**WHAT THE TASK REQUIRES:** List every line in the records below that contains the word "left". Treat uppercase and lowercase letters as different.
[Opening MATERIAL FOR THE TASK section]
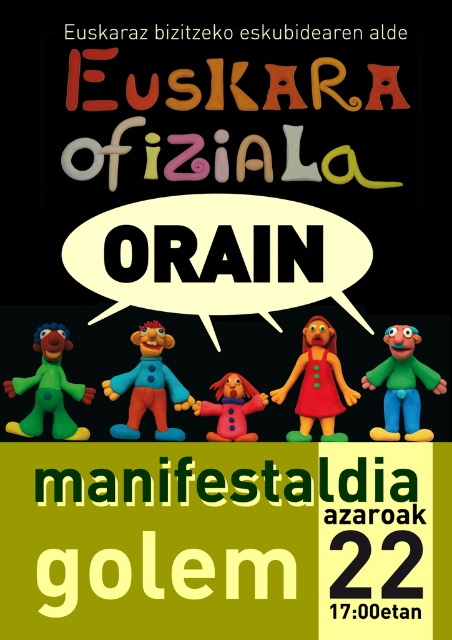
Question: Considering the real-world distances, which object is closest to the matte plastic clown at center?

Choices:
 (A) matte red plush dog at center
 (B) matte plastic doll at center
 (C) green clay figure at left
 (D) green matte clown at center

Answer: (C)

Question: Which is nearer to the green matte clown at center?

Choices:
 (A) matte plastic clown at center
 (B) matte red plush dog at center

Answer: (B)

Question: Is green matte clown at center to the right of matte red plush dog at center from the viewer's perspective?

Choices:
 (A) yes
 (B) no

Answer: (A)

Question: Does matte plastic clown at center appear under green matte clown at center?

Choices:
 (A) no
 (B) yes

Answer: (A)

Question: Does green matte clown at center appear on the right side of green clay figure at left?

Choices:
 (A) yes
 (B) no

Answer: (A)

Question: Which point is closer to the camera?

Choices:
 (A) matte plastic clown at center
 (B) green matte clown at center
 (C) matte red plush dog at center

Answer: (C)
[Closing MATERIAL FOR THE TASK section]
[Opening MATERIAL FOR THE TASK section]
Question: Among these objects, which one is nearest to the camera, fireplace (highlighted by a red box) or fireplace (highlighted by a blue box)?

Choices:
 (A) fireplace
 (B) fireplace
[Closing MATERIAL FOR THE TASK section]
**OUTPUT OF THE EXERCISE:**
 (C) green clay figure at left
Question: Does green matte clown at center appear on the right side of green clay figure at left?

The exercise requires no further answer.